____ DATA PROVIDED

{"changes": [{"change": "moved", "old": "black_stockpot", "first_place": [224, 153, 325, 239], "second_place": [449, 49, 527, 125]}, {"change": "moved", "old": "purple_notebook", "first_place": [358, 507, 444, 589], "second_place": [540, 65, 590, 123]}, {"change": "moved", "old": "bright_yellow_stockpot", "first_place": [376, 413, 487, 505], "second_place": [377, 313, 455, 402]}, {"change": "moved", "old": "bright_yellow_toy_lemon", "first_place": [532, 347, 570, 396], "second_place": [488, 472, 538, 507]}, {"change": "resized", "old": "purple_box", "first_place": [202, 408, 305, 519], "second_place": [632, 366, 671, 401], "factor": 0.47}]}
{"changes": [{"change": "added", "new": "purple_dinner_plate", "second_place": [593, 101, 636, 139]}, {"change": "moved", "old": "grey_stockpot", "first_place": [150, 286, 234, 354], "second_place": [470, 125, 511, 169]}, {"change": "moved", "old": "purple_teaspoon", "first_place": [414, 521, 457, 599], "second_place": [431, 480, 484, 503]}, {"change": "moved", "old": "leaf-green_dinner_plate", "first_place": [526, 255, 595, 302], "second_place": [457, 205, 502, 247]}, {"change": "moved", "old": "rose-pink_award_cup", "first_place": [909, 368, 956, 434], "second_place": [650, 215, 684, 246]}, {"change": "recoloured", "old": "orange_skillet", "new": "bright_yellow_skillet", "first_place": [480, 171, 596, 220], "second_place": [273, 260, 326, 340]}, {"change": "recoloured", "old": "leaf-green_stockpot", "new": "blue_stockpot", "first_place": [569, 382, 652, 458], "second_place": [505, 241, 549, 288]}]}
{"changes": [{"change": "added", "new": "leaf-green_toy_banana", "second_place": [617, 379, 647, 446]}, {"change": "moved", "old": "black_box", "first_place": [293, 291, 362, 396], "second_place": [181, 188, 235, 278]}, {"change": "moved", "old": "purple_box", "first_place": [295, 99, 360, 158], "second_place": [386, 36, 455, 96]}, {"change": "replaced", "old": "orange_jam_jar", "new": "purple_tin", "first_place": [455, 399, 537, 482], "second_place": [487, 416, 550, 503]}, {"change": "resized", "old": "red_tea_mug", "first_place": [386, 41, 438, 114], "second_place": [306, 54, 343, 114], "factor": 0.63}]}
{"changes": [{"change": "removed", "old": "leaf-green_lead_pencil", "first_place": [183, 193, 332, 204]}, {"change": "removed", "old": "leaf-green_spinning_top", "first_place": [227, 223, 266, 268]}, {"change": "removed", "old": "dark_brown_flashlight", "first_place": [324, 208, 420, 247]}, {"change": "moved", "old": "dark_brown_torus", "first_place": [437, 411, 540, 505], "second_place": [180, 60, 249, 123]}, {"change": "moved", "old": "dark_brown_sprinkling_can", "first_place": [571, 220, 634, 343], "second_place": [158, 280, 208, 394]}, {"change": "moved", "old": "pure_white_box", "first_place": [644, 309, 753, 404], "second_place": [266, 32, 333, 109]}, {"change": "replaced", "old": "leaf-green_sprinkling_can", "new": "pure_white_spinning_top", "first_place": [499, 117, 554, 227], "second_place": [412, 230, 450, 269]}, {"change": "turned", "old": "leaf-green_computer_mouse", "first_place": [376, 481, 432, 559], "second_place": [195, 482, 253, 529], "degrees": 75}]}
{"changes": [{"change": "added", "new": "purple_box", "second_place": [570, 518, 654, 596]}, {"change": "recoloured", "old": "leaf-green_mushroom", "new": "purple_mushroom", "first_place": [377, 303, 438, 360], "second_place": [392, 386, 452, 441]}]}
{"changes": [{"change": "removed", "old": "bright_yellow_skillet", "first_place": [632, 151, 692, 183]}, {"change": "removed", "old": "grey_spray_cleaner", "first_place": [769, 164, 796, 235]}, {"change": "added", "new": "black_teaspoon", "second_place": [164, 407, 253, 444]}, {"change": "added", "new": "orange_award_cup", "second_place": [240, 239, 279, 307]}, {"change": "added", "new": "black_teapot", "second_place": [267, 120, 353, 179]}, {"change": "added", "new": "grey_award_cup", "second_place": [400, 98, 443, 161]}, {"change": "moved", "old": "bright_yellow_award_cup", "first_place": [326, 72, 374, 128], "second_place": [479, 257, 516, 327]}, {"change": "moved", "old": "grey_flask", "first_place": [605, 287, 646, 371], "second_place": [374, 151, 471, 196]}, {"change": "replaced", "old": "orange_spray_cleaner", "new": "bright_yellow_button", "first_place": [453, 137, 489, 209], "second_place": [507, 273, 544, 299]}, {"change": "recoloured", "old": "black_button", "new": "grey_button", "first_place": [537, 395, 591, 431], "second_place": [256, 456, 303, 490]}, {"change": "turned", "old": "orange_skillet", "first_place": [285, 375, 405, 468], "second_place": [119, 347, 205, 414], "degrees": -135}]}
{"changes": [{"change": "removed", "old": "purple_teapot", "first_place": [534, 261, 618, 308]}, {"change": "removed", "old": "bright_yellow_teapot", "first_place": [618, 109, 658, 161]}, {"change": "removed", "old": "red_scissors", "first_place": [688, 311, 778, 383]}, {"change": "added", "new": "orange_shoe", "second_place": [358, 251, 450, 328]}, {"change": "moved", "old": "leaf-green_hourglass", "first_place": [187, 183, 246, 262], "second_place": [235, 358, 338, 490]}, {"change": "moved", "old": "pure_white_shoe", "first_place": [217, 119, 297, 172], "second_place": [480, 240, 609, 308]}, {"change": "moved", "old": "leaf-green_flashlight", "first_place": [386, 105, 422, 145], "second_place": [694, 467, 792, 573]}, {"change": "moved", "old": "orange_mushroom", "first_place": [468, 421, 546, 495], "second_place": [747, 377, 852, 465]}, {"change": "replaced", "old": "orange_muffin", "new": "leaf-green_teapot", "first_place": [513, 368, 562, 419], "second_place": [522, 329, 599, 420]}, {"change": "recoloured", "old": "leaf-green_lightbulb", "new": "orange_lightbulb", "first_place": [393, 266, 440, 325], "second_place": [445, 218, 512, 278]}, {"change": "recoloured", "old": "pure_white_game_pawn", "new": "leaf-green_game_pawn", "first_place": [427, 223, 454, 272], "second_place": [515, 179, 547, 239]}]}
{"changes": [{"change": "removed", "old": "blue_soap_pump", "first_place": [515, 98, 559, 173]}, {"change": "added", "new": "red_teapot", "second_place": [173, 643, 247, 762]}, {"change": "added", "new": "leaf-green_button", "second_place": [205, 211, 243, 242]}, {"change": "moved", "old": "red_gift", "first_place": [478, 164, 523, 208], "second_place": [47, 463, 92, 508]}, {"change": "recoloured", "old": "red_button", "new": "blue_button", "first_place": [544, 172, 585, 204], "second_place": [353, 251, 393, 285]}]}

________

DIRECTIONS FOR THIS TASK -> Exactly as they appear above, print all the entries.

SOLUTION BELOW ->
{"changes": [{"change": "moved", "old": "black_stockpot", "first_place": [224, 153, 325, 239], "second_place": [449, 49, 527, 125]}, {"change": "moved", "old": "purple_notebook", "first_place": [358, 507, 444, 589], "second_place": [540, 65, 590, 123]}, {"change": "moved", "old": "bright_yellow_stockpot", "first_place": [376, 413, 487, 505], "second_place": [377, 313, 455, 402]}, {"change": "moved", "old": "bright_yellow_toy_lemon", "first_place": [532, 347, 570, 396], "second_place": [488, 472, 538, 507]}, {"change": "resized", "old": "purple_box", "first_place": [202, 408, 305, 519], "second_place": [632, 366, 671, 401], "factor": 0.47}]}
{"changes": [{"change": "added", "new": "purple_dinner_plate", "second_place": [593, 101, 636, 139]}, {"change": "moved", "old": "grey_stockpot", "first_place": [150, 286, 234, 354], "second_place": [470, 125, 511, 169]}, {"change": "moved", "old": "purple_teaspoon", "first_place": [414, 521, 457, 599], "second_place": [431, 480, 484, 503]}, {"change": "moved", "old": "leaf-green_dinner_plate", "first_place": [526, 255, 595, 302], "second_place": [457, 205, 502, 247]}, {"change": "moved", "old": "rose-pink_award_cup", "first_place": [909, 368, 956, 434], "second_place": [650, 215, 684, 246]}, {"change": "recoloured", "old": "orange_skillet", "new": "bright_yellow_skillet", "first_place": [480, 171, 596, 220], "second_place": [273, 260, 326, 340]}, {"change": "recoloured", "old": "leaf-green_stockpot", "new": "blue_stockpot", "first_place": [569, 382, 652, 458], "second_place": [505, 241, 549, 288]}]}
{"changes": [{"change": "added", "new": "leaf-green_toy_banana", "second_place": [617, 379, 647, 446]}, {"change": "moved", "old": "black_box", "first_place": [293, 291, 362, 396], "second_place": [181, 188, 235, 278]}, {"change": "moved", "old": "purple_box", "first_place": [295, 99, 360, 158], "second_place": [386, 36, 455, 96]}, {"change": "replaced", "old": "orange_jam_jar", "new": "purple_tin", "first_place": [455, 399, 537, 482], "second_place": [487, 416, 550, 503]}, {"change": "resized", "old": "red_tea_mug", "first_place": [386, 41, 438, 114], "second_place": [306, 54, 343, 114], "factor": 0.63}]}
{"changes": [{"change": "removed", "old": "leaf-green_lead_pencil", "first_place": [183, 193, 332, 204]}, {"change": "removed", "old": "leaf-green_spinning_top", "first_place": [227, 223, 266, 268]}, {"change": "removed", "old": "dark_brown_flashlight", "first_place": [324, 208, 420, 247]}, {"change": "moved", "old": "dark_brown_torus", "first_place": [437, 411, 540, 505], "second_place": [180, 60, 249, 123]}, {"change": "moved", "old": "dark_brown_sprinkling_can", "first_place": [571, 220, 634, 343], "second_place": [158, 280, 208, 394]}, {"change": "moved", "old": "pure_white_box", "first_place": [644, 309, 753, 404], "second_place": [266, 32, 333, 109]}, {"change": "replaced", "old": "leaf-green_sprinkling_can", "new": "pure_white_spinning_top", "first_place": [499, 117, 554, 227], "second_place": [412, 230, 450, 269]}, {"change": "turned", "old": "leaf-green_computer_mouse", "first_place": [376, 481, 432, 559], "second_place": [195, 482, 253, 529], "degrees": 75}]}
{"changes": [{"change": "added", "new": "purple_box", "second_place": [570, 518, 654, 596]}, {"change": "recoloured", "old": "leaf-green_mushroom", "new": "purple_mushroom", "first_place": [377, 303, 438, 360], "second_place": [392, 386, 452, 441]}]}
{"changes": [{"change": "removed", "old": "bright_yellow_skillet", "first_place": [632, 151, 692, 183]}, {"change": "removed", "old": "grey_spray_cleaner", "first_place": [769, 164, 796, 235]}, {"change": "added", "new": "black_teaspoon", "second_place": [164, 407, 253, 444]}, {"change": "added", "new": "orange_award_cup", "second_place": [240, 239, 279, 307]}, {"change": "added", "new": "black_teapot", "second_place": [267, 120, 353, 179]}, {"change": "added", "new": "grey_award_cup", "second_place": [400, 98, 443, 161]}, {"change": "moved", "old": "bright_yellow_award_cup", "first_place": [326, 72, 374, 128], "second_place": [479, 257, 516, 327]}, {"change": "moved", "old": "grey_flask", "first_place": [605, 287, 646, 371], "second_place": [374, 151, 471, 196]}, {"change": "replaced", "old": "orange_spray_cleaner", "new": "bright_yellow_button", "first_place": [453, 137, 489, 209], "second_place": [507, 273, 544, 299]}, {"change": "recoloured", "old": "black_button", "new": "grey_button", "first_place": [537, 395, 591, 431], "second_place": [256, 456, 303, 490]}, {"change": "turned", "old": "orange_skillet", "first_place": [285, 375, 405, 468], "second_place": [119, 347, 205, 414], "degrees": -135}]}
{"changes": [{"change": "removed", "old": "purple_teapot", "first_place": [534, 261, 618, 308]}, {"change": "removed", "old": "bright_yellow_teapot", "first_place": [618, 109, 658, 161]}, {"change": "removed", "old": "red_scissors", "first_place": [688, 311, 778, 383]}, {"change": "added", "new": "orange_shoe", "second_place": [358, 251, 450, 328]}, {"change": "moved", "old": "leaf-green_hourglass", "first_place": [187, 183, 246, 262], "second_place": [235, 358, 338, 490]}, {"change": "moved", "old": "pure_white_shoe", "first_place": [217, 119, 297, 172], "second_place": [480, 240, 609, 308]}, {"change": "moved", "old": "leaf-green_flashlight", "first_place": [386, 105, 422, 145], "second_place": [694, 467, 792, 573]}, {"change": "moved", "old": "orange_mushroom", "first_place": [468, 421, 546, 495], "second_place": [747, 377, 852, 465]}, {"change": "replaced", "old": "orange_muffin", "new": "leaf-green_teapot", "first_place": [513, 368, 562, 419], "second_place": [522, 329, 599, 420]}, {"change": "recoloured", "old": "leaf-green_lightbulb", "new": "orange_lightbulb", "first_place": [393, 266, 440, 325], "second_place": [445, 218, 512, 278]}, {"change": "recoloured", "old": "pure_white_game_pawn", "new": "leaf-green_game_pawn", "first_place": [427, 223, 454, 272], "second_place": [515, 179, 547, 239]}]}
{"changes": [{"change": "removed", "old": "blue_soap_pump", "first_place": [515, 98, 559, 173]}, {"change": "added", "new": "red_teapot", "second_place": [173, 643, 247, 762]}, {"change": "added", "new": "leaf-green_button", "second_place": [205, 211, 243, 242]}, {"change": "moved", "old": "red_gift", "first_place": [478, 164, 523, 208], "second_place": [47, 463, 92, 508]}, {"change": "recoloured", "old": "red_button", "new": "blue_button", "first_place": [544, 172, 585, 204], "second_place": [353, 251, 393, 285]}]}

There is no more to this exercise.